Entries provided START

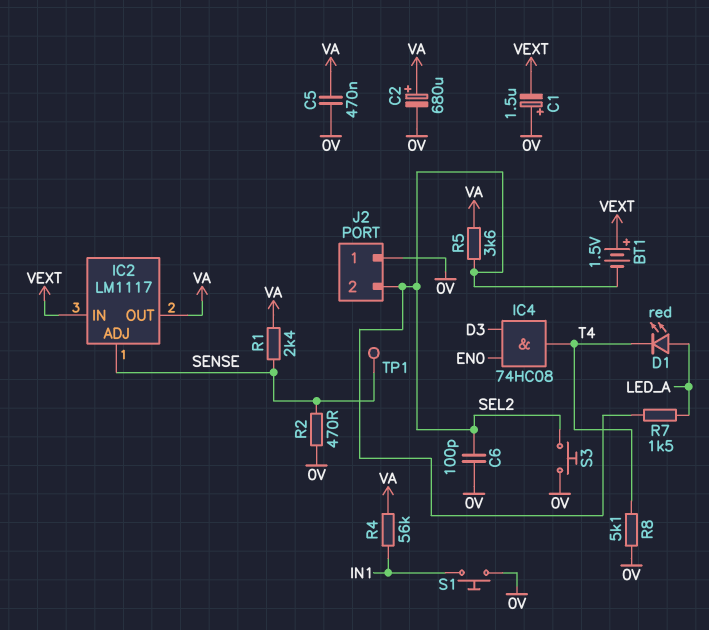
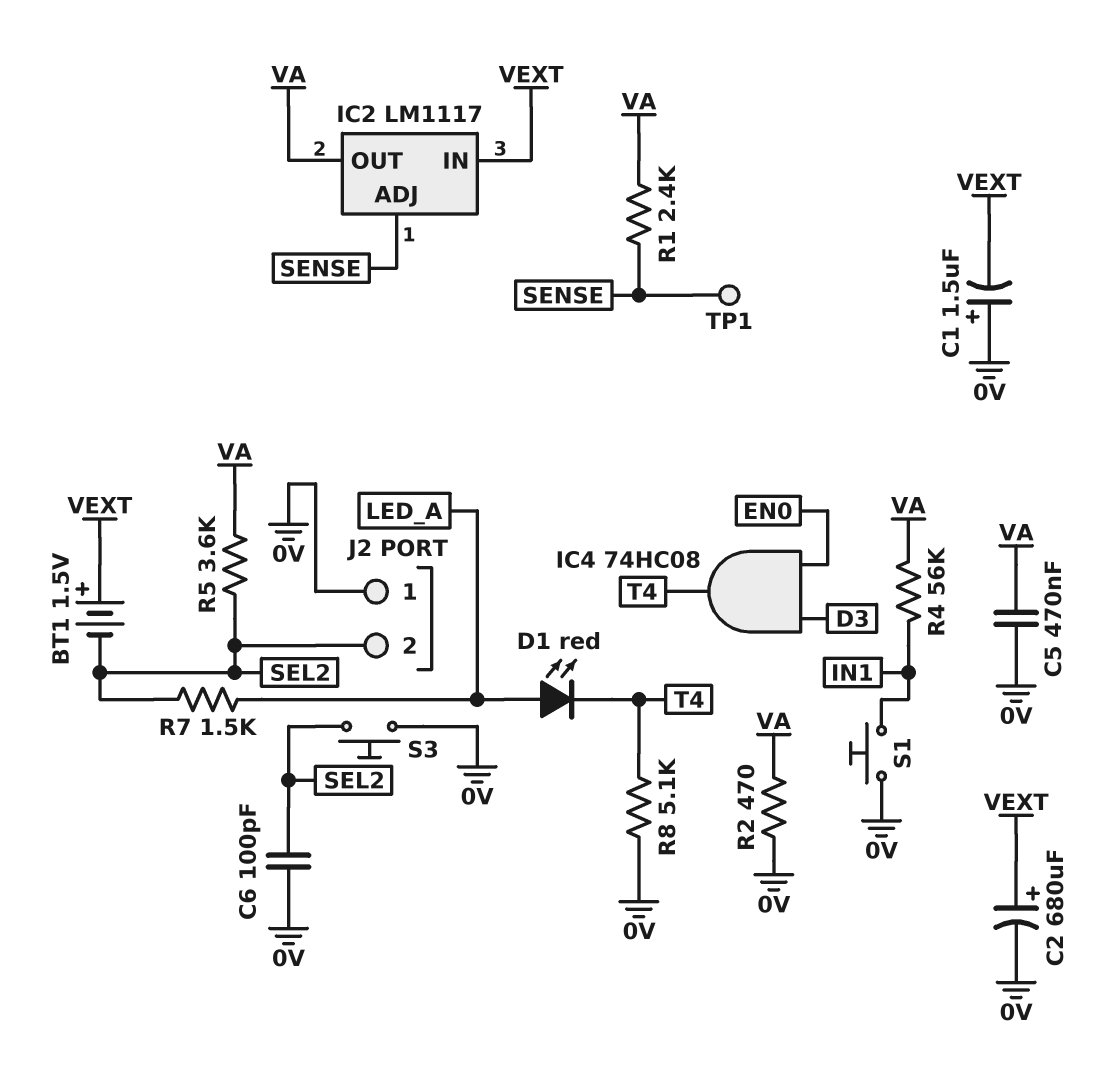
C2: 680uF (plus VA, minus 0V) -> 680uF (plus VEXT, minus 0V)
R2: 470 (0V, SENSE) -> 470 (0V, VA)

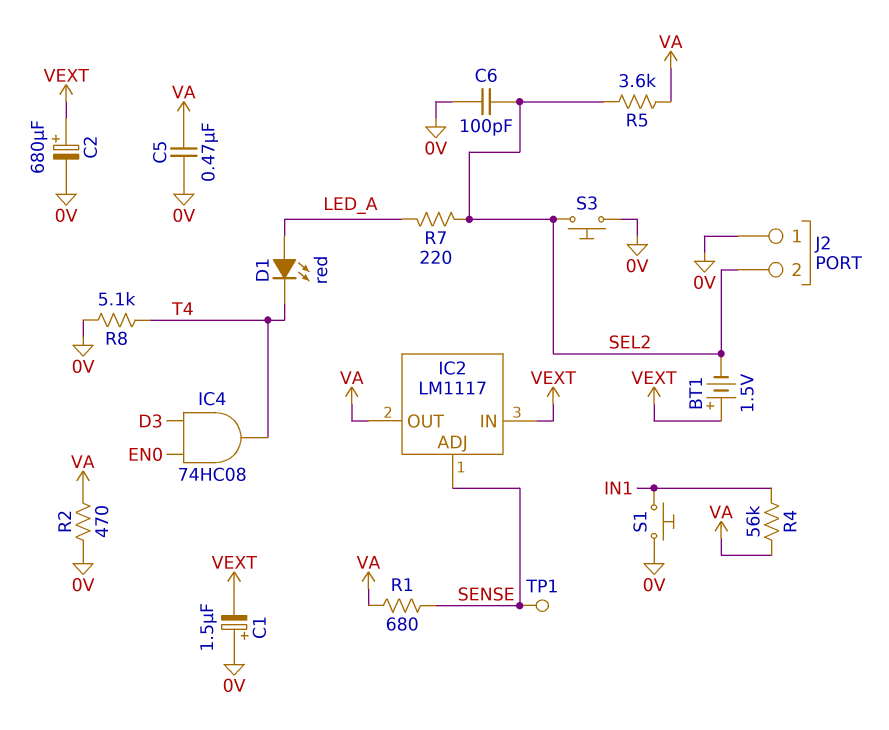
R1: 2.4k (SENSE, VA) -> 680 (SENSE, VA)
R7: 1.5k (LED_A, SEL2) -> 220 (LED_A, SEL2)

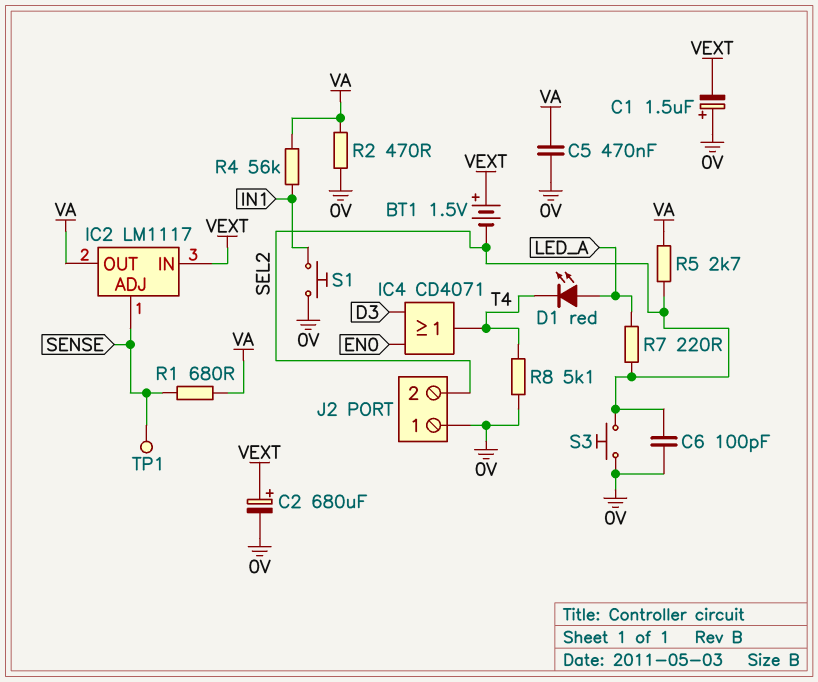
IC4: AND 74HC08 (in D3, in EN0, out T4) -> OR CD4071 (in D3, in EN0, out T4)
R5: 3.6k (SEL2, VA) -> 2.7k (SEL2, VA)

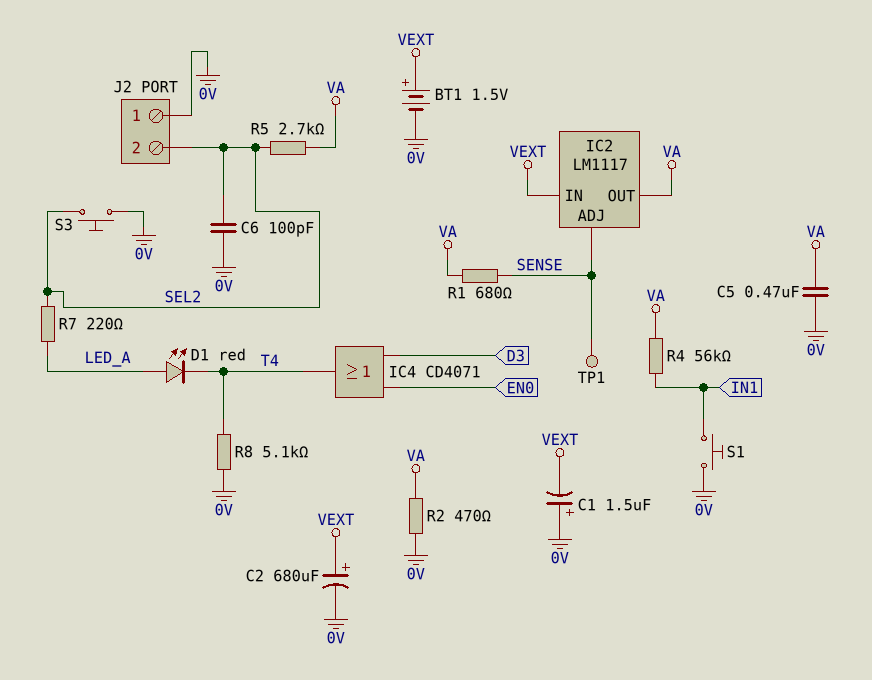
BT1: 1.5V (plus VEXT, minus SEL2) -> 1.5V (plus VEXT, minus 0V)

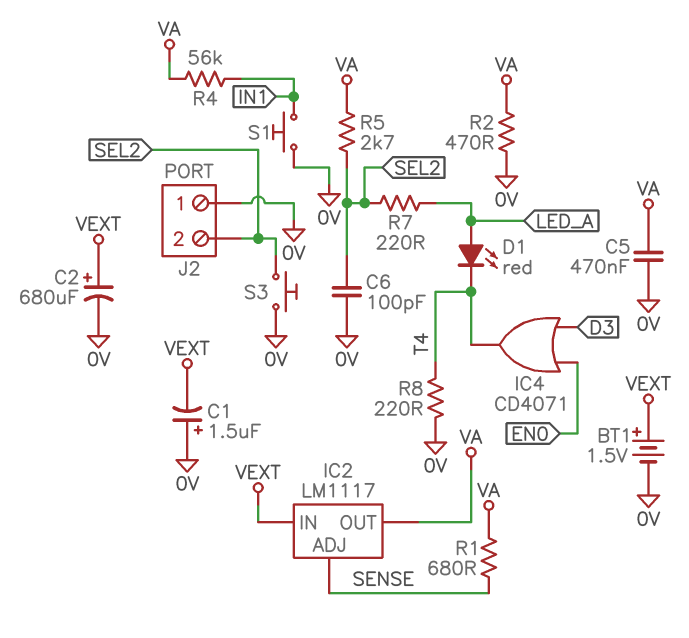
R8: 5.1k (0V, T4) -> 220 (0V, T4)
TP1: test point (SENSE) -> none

Entries provided END

Activity — Scan the material above for the string "SENSE" and return the lines that hold it.

Exercise solution —
R2: 470 (0V, SENSE) -> 470 (0V, VA)
R1: 2.4k (SENSE, VA) -> 680 (SENSE, VA)
TP1: test point (SENSE) -> none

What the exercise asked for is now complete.